PROBLEM STATEMENT: Which lines run from the one containing "The taśma klejąca/fioletowy" through the end of the data? Write them out exactly, with the pictures left out.
====== SOURCE DATA ======
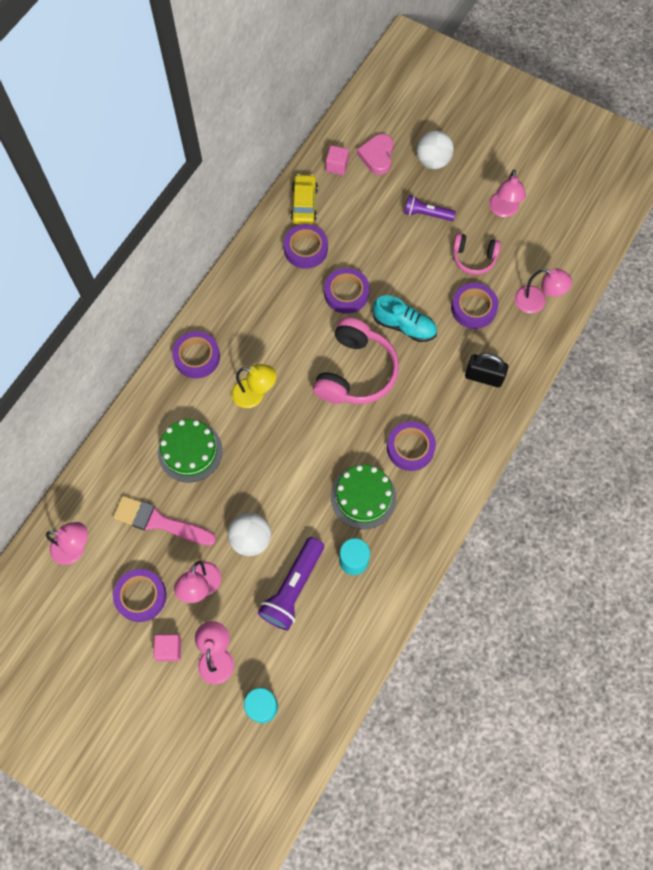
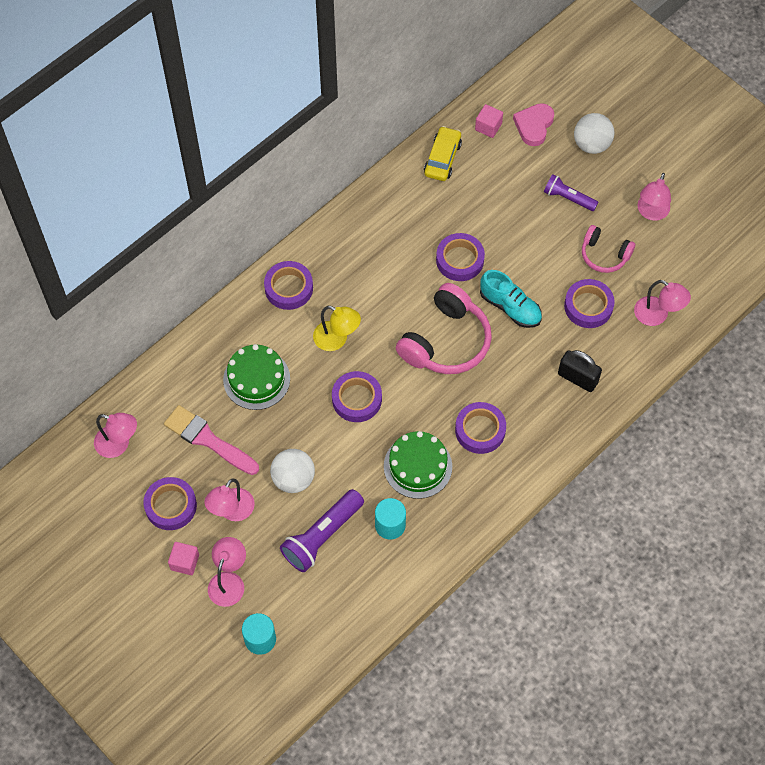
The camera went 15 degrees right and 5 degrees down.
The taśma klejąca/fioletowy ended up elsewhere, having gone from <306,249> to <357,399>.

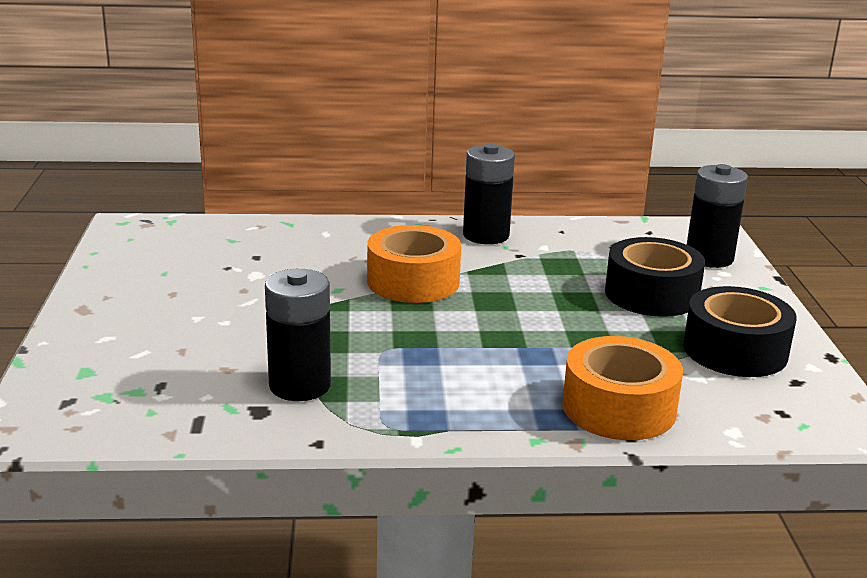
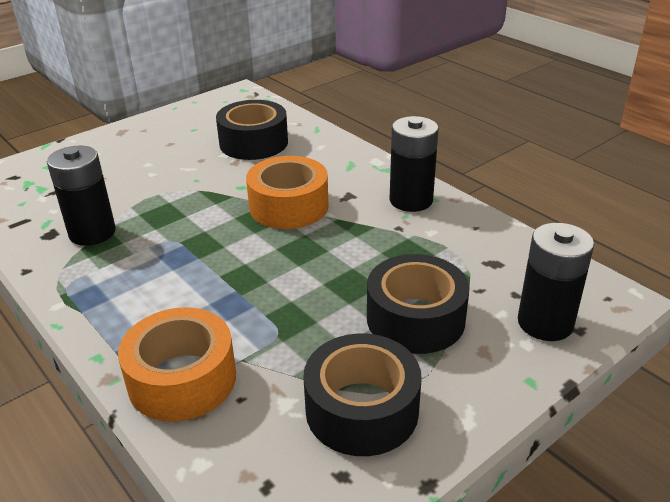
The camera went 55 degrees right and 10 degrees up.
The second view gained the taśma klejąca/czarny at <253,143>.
======
EXERCISE ANSWER:
The taśma klejąca/fioletowy ended up elsewhere, having gone from <306,249> to <357,399>.

The camera went 55 degrees right and 10 degrees up.
The second view gained the taśma klejąca/czarny at <253,143>.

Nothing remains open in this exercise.